YOUR TASK:
What is needed is an exact copy of the lines in the entries below from the one holding "black tile G2" through the one holding "white brick F4", pictures excluded.

Top of SOURCE DATA

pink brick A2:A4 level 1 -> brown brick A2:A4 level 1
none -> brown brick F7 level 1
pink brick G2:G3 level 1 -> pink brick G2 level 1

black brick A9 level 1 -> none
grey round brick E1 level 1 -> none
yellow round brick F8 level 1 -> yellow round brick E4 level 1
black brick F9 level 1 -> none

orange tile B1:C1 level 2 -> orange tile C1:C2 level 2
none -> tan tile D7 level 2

Bottom of SOURCE DATA
Top of SOURCE DATA

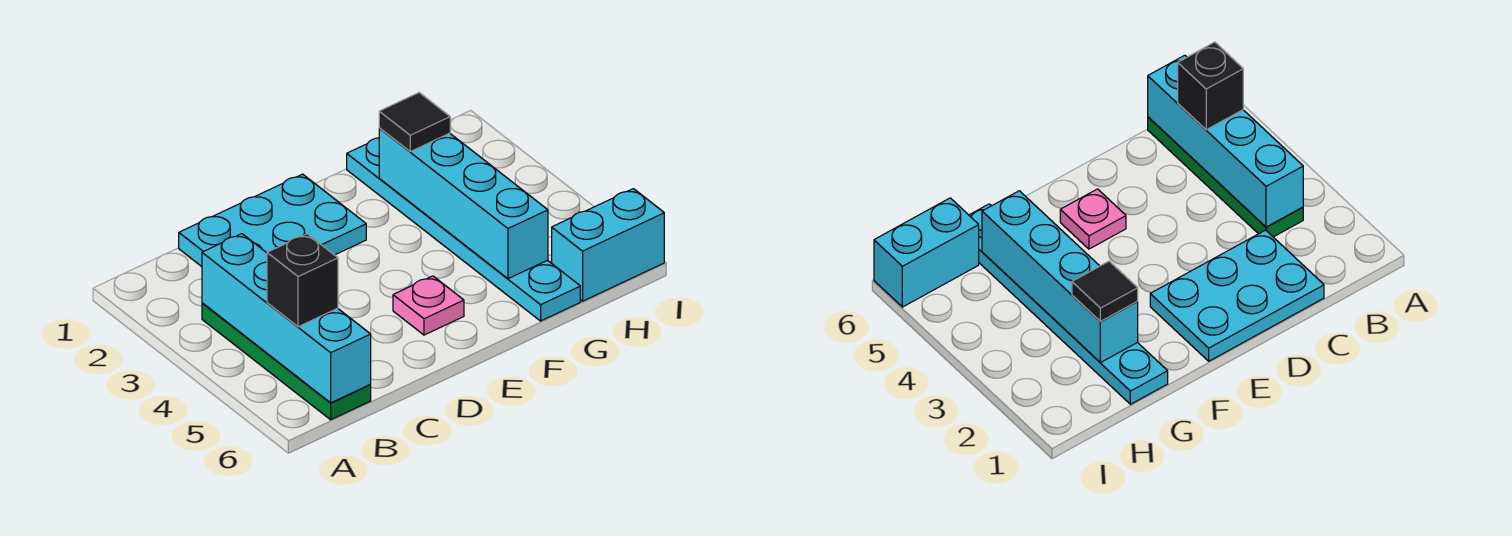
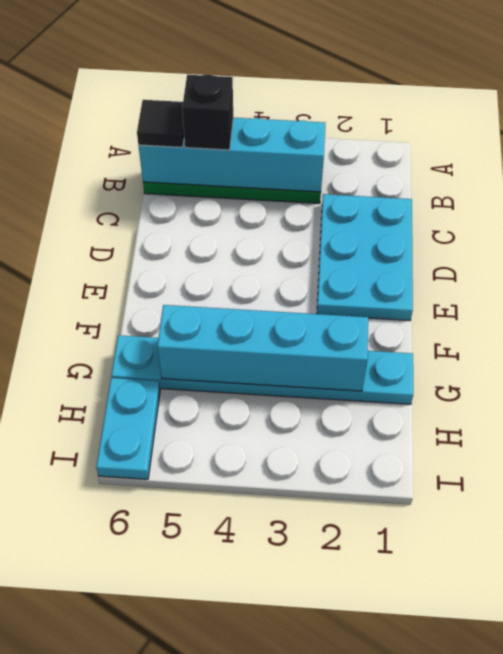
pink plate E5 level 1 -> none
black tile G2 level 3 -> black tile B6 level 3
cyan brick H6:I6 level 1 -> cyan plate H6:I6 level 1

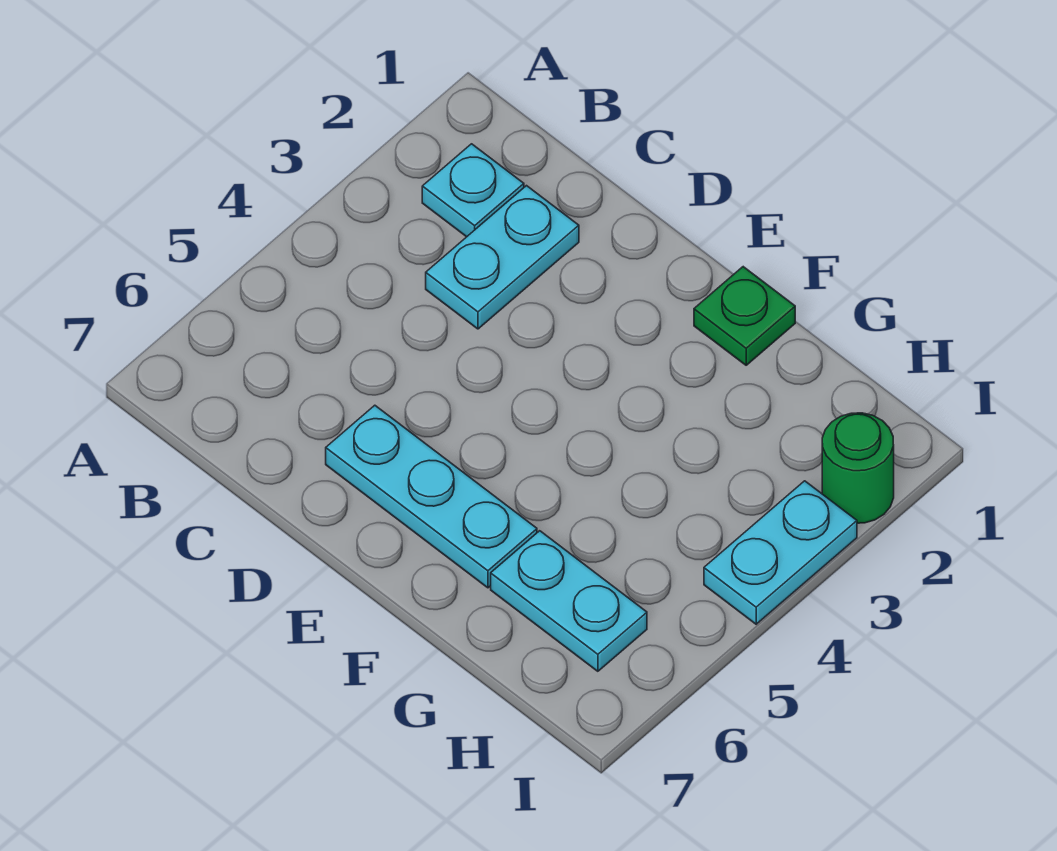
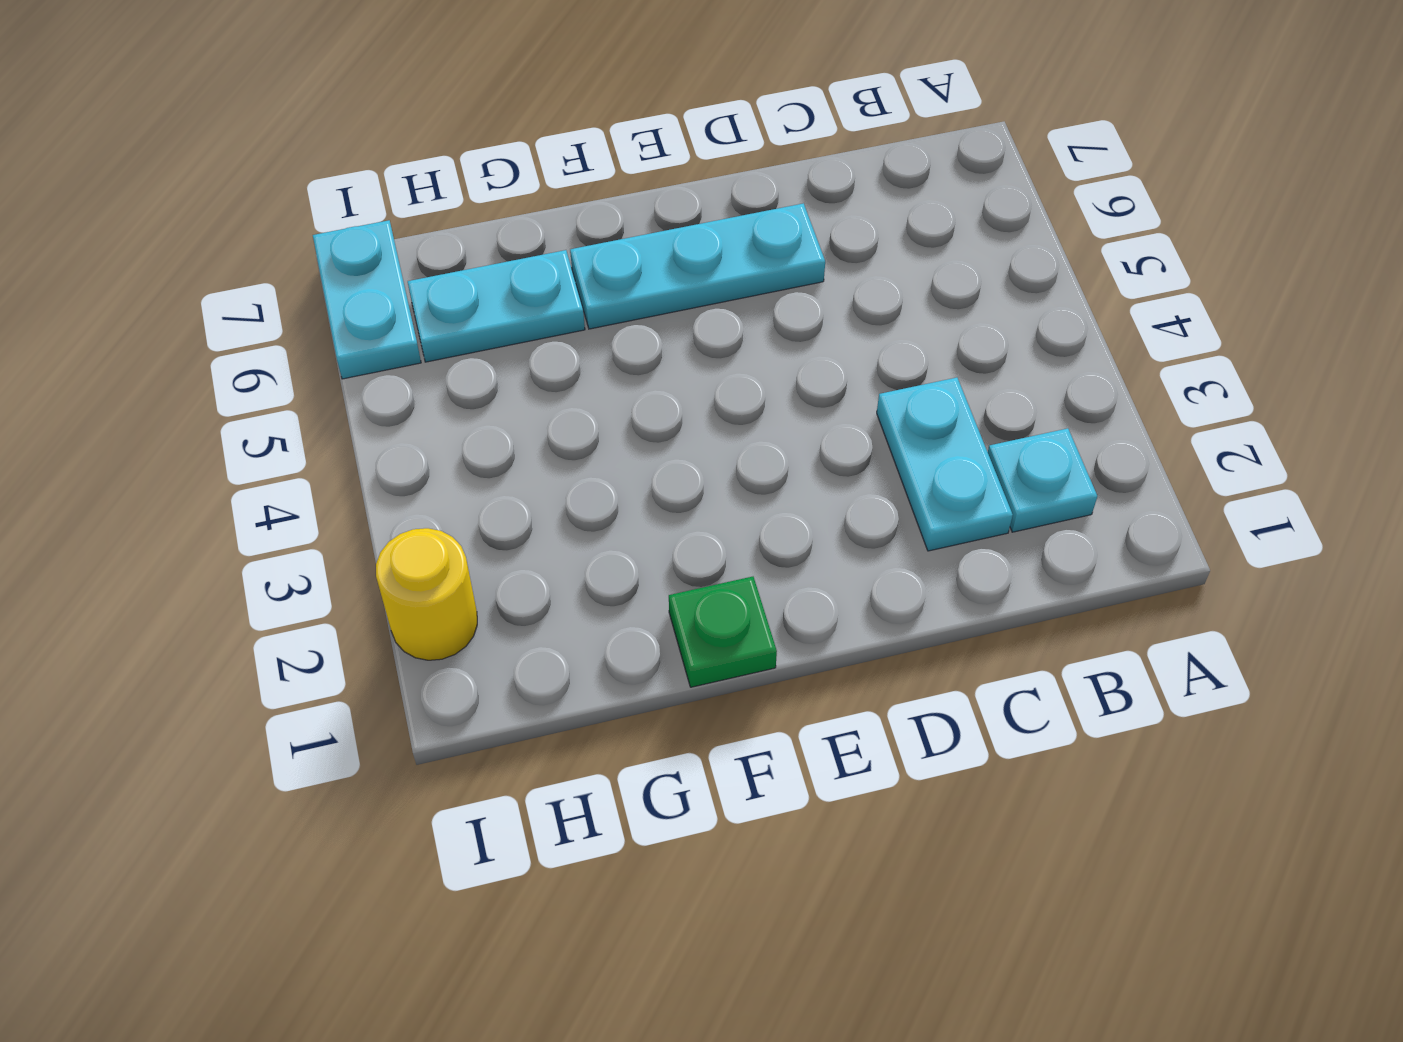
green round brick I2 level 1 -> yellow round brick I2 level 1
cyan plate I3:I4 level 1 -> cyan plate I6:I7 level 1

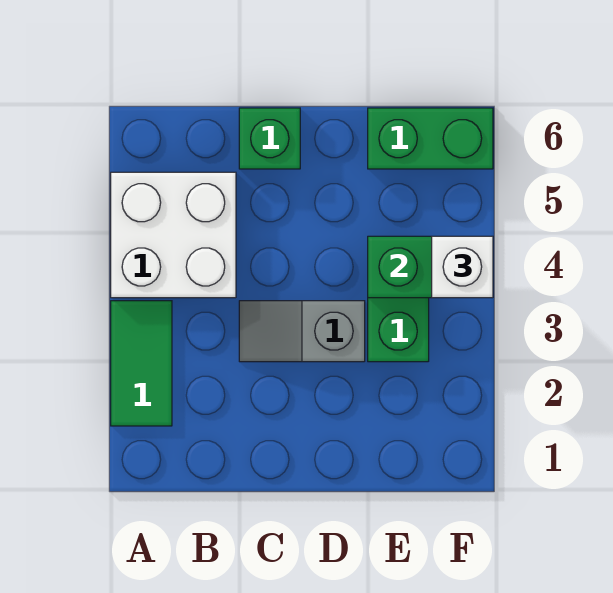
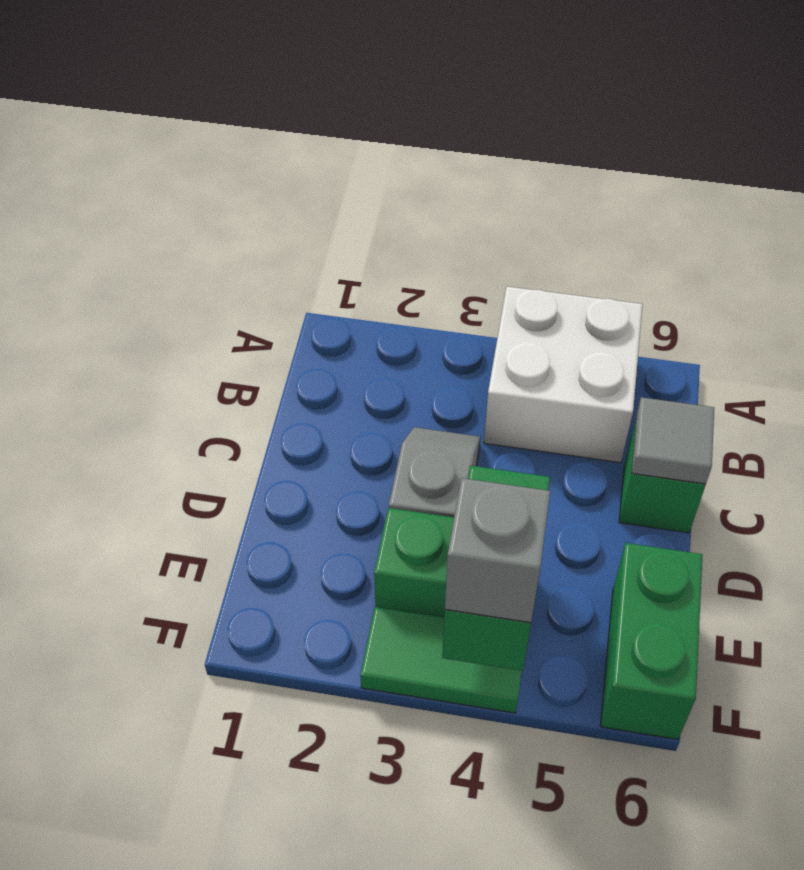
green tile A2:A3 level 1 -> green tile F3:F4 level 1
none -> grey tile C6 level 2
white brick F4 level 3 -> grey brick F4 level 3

Bottom of SOURCE DATA

PROBLEM SOLUTION:
black tile G2 level 3 -> black tile B6 level 3
cyan brick H6:I6 level 1 -> cyan plate H6:I6 level 1

green round brick I2 level 1 -> yellow round brick I2 level 1
cyan plate I3:I4 level 1 -> cyan plate I6:I7 level 1

green tile A2:A3 level 1 -> green tile F3:F4 level 1
none -> grey tile C6 level 2
white brick F4 level 3 -> grey brick F4 level 3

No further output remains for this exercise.